Your assignment: Lines from the one containing "(613, 344) = (324, 199): yellow" to the end of the data below are to be restated exactly, with both ends included and nothing else.

Task material:
══════════

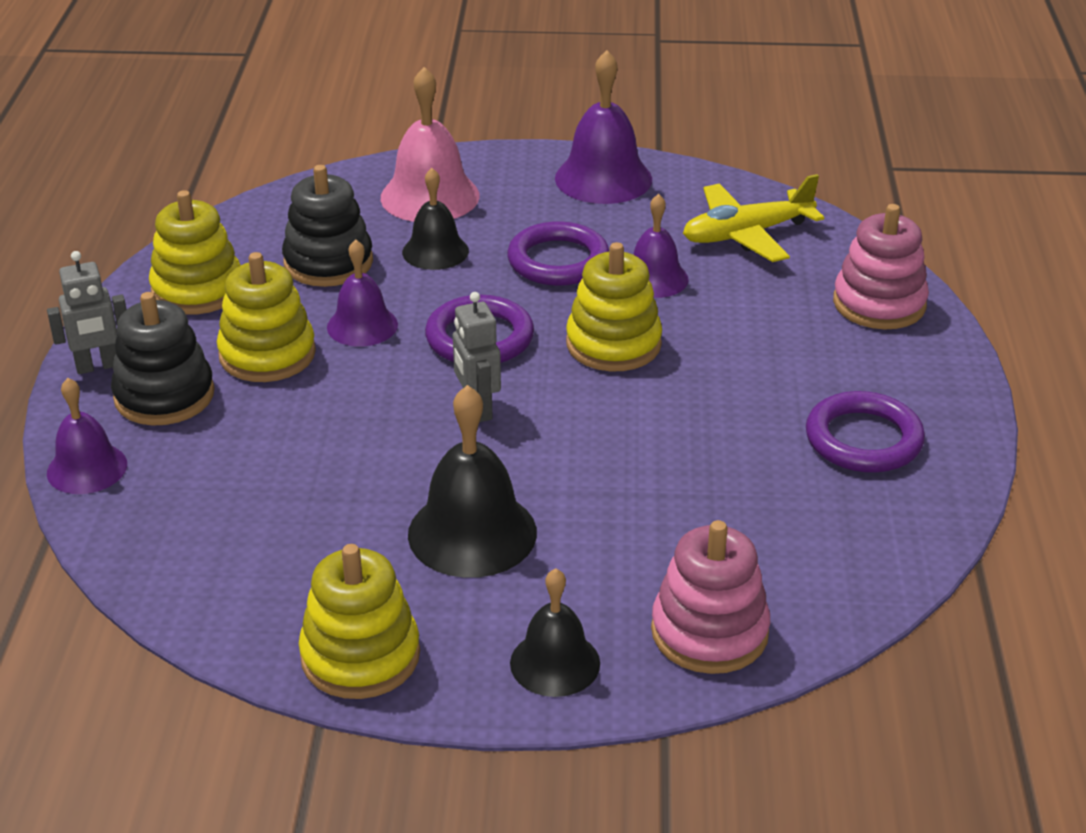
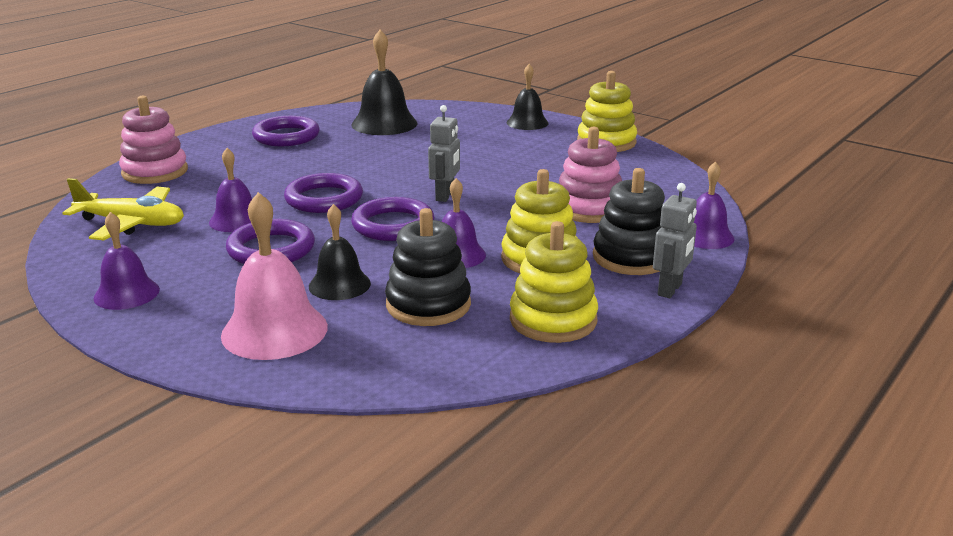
camera: 145 degrees left, 10 degrees down
(98, 366) = (670, 289): grey robot -> grey robot turned 105 degrees clockwise
(472, 533) = (512, 158): black bell -> black bell (384, 124)
(603, 178) = (126, 293): purple bell -> purple bell, size x0.64
(613, 344) = (324, 199): yellow stacking toy -> purple ring
(709, 632) = (456, 114): pink stacking toy -> pink stacking toy (588, 209)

══════════

Your response:
(613, 344) = (324, 199): yellow stacking toy -> purple ring
(709, 632) = (456, 114): pink stacking toy -> pink stacking toy (588, 209)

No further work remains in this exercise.